WORK INSTRUCTION:
The answer must be an exact copy of the entries below, with no images in it.

DATASET CONTENT:
——————
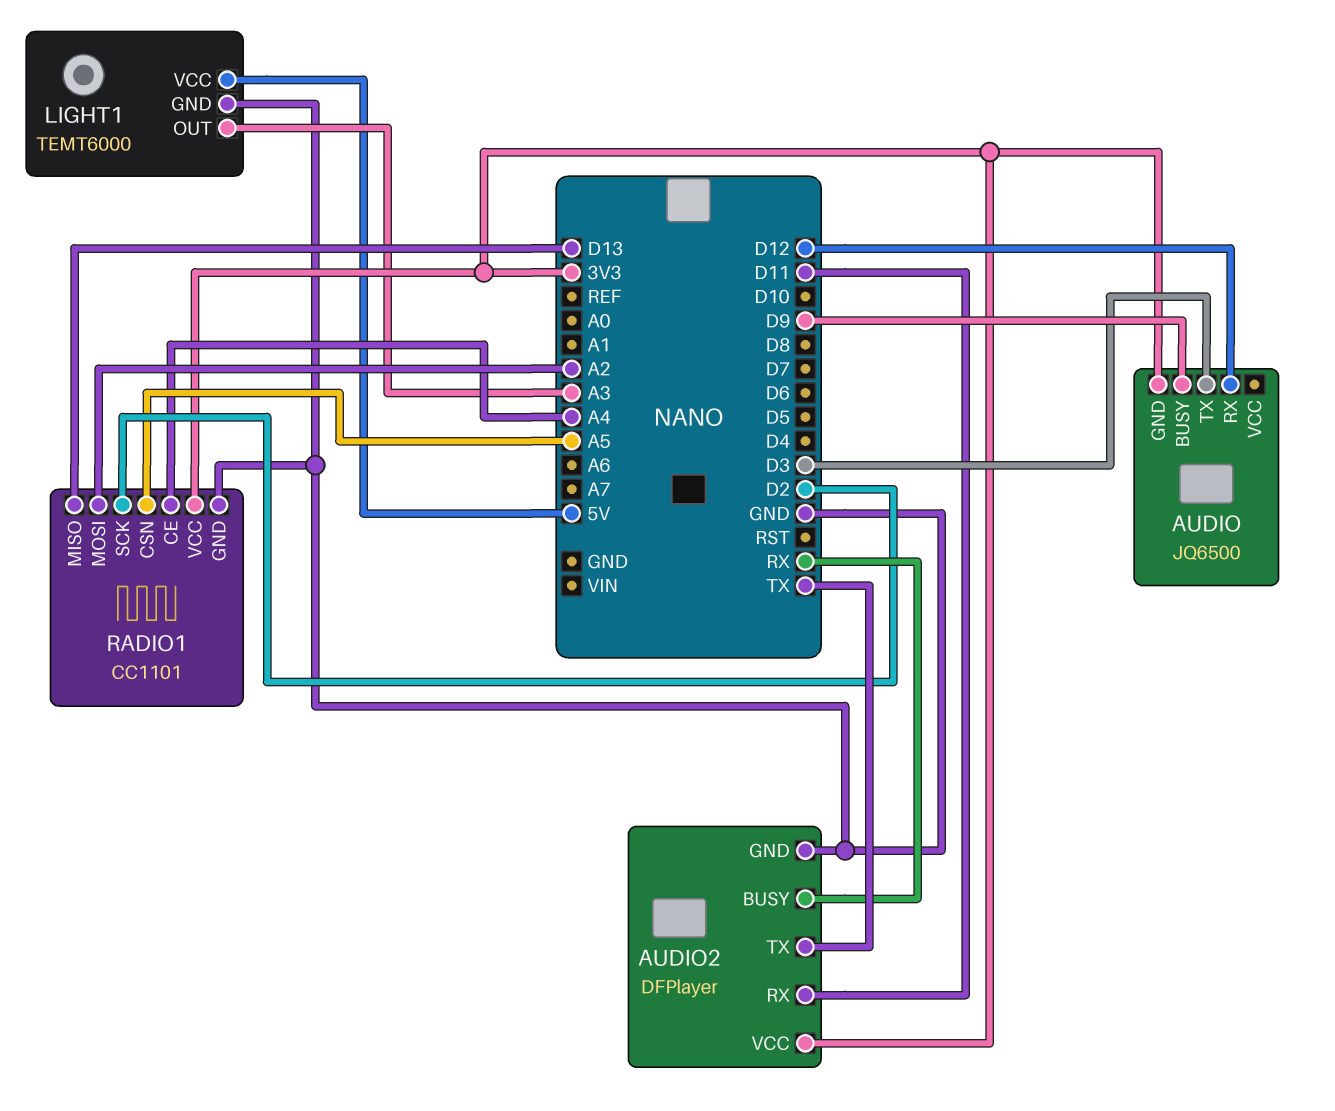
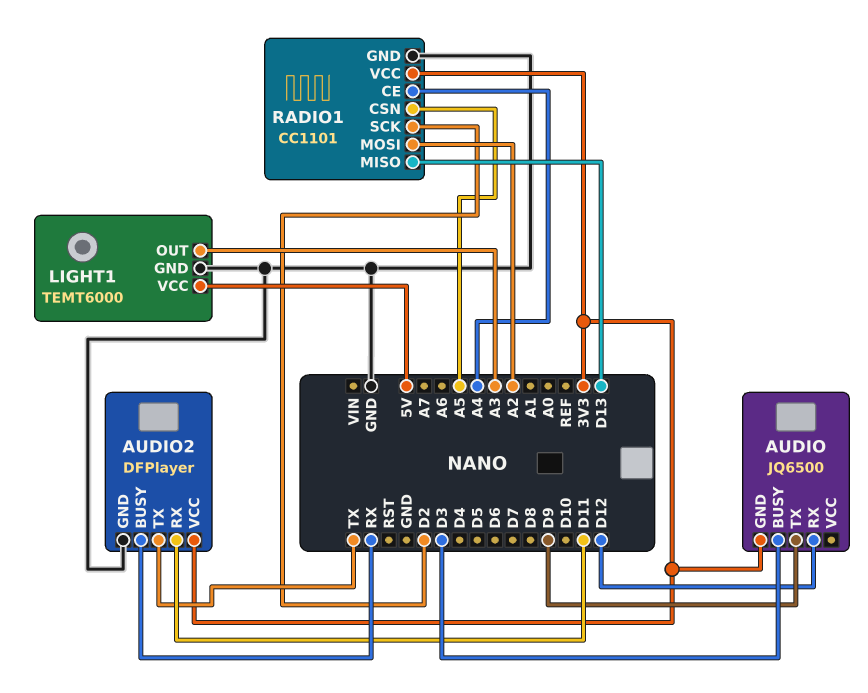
AUDIO pin BUSY: D9 -> D3
AUDIO pin TX: D3 -> D9

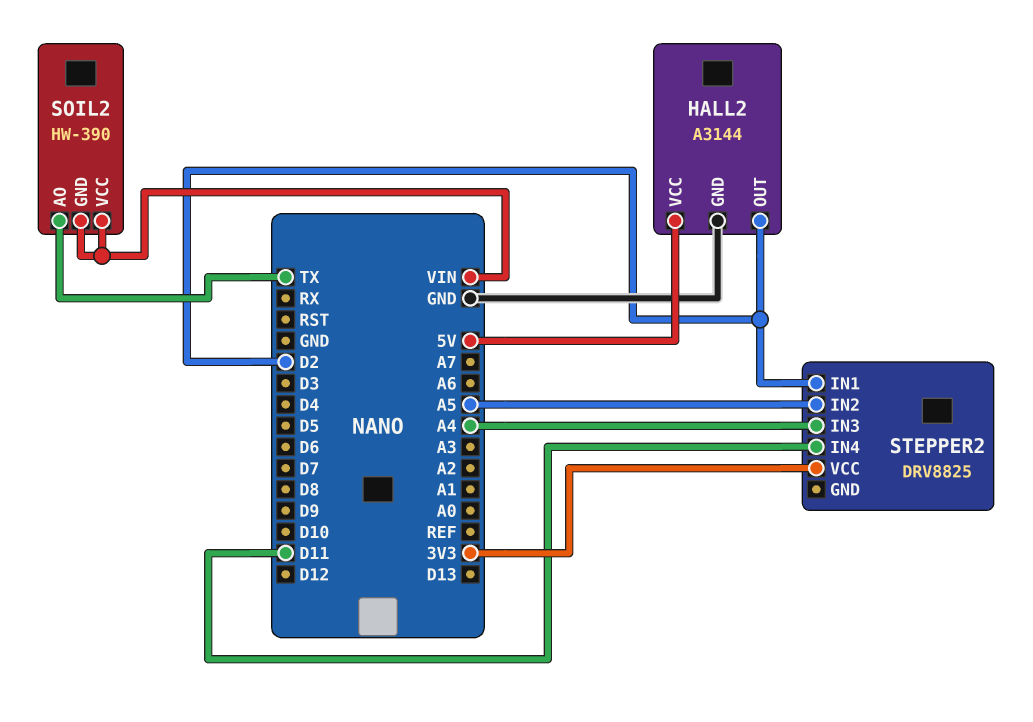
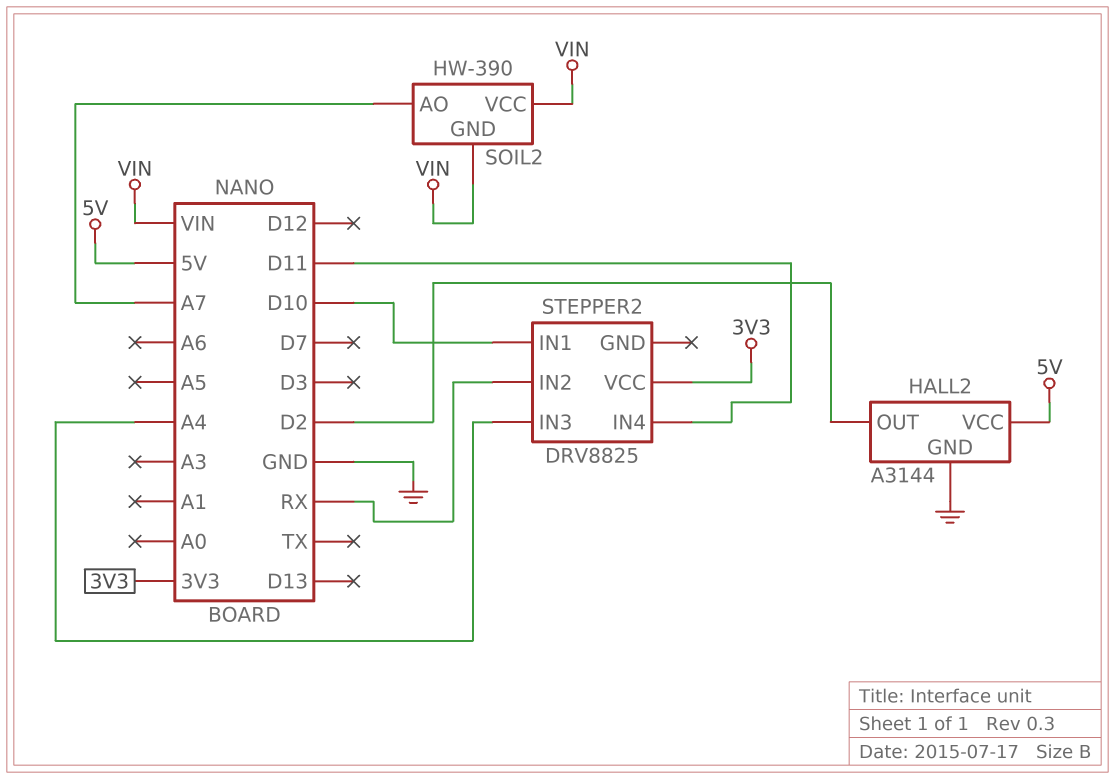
SOIL2 pin AO: TX -> A7
STEPPER2 pin IN1: D2 -> D10
STEPPER2 pin IN2: A5 -> RX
——————
ANSWER TO THE PROBLEM:
AUDIO pin BUSY: D9 -> D3
AUDIO pin TX: D3 -> D9

SOIL2 pin AO: TX -> A7
STEPPER2 pin IN1: D2 -> D10
STEPPER2 pin IN2: A5 -> RX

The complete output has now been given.